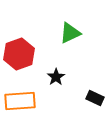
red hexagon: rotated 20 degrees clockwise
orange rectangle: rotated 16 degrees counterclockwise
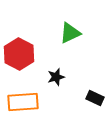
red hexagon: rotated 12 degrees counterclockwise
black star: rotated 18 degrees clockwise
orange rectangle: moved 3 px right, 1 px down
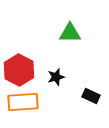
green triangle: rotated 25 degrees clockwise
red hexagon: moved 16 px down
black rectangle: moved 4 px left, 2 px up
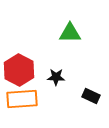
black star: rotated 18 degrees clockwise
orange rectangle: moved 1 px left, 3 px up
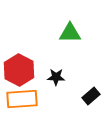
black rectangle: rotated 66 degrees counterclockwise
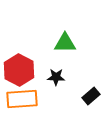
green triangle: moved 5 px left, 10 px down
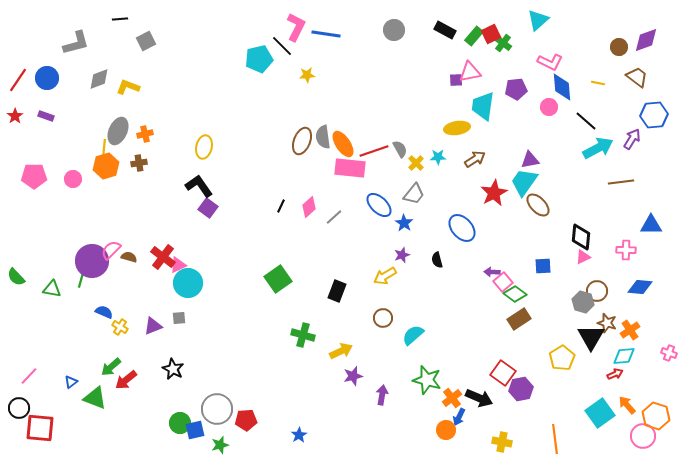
□ □ □
*Stated exercise*: Could you change every "hexagon" in the records to "pentagon", keep every other line unchanged, and leave out the pictures?

*Full response*:
red pentagon: rotated 20 degrees clockwise
orange rectangle: rotated 16 degrees counterclockwise
red pentagon: rotated 12 degrees counterclockwise
black star: rotated 18 degrees clockwise
orange rectangle: moved 3 px right, 1 px down
green triangle: rotated 25 degrees clockwise
red pentagon: moved 16 px down
black rectangle: moved 4 px left, 2 px up
black star: rotated 18 degrees clockwise
orange rectangle: moved 1 px left, 3 px up
black rectangle: rotated 66 degrees counterclockwise
green triangle: moved 5 px left, 10 px down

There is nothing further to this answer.